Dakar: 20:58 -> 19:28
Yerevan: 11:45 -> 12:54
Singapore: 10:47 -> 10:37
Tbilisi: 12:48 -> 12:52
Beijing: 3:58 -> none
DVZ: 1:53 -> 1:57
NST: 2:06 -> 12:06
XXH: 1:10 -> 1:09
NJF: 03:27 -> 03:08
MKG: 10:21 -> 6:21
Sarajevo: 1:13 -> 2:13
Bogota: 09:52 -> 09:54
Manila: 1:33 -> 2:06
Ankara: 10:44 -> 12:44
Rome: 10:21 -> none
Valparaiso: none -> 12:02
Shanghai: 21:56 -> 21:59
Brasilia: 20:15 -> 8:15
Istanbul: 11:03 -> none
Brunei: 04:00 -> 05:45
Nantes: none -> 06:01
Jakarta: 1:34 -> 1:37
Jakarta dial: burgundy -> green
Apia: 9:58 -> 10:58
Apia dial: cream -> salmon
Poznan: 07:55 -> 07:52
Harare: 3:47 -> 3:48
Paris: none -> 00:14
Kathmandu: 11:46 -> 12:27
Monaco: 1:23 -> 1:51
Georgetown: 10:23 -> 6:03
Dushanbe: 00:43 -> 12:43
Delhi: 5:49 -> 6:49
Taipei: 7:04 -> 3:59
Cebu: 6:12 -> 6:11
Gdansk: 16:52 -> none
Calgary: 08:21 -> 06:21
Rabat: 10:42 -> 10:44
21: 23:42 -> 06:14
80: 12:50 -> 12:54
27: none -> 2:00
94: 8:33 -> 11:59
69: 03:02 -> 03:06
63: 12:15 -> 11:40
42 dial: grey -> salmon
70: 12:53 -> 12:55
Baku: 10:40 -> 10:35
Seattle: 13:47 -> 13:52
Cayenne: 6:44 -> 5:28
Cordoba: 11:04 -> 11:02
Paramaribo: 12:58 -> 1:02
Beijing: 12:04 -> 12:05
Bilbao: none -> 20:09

###

• [WHAT YOU ARE ASKED TO DO] List each row above that contains the word "salmon", copying every such row in full.

• [SOLUTION]
Apia dial: cream -> salmon
42 dial: grey -> salmon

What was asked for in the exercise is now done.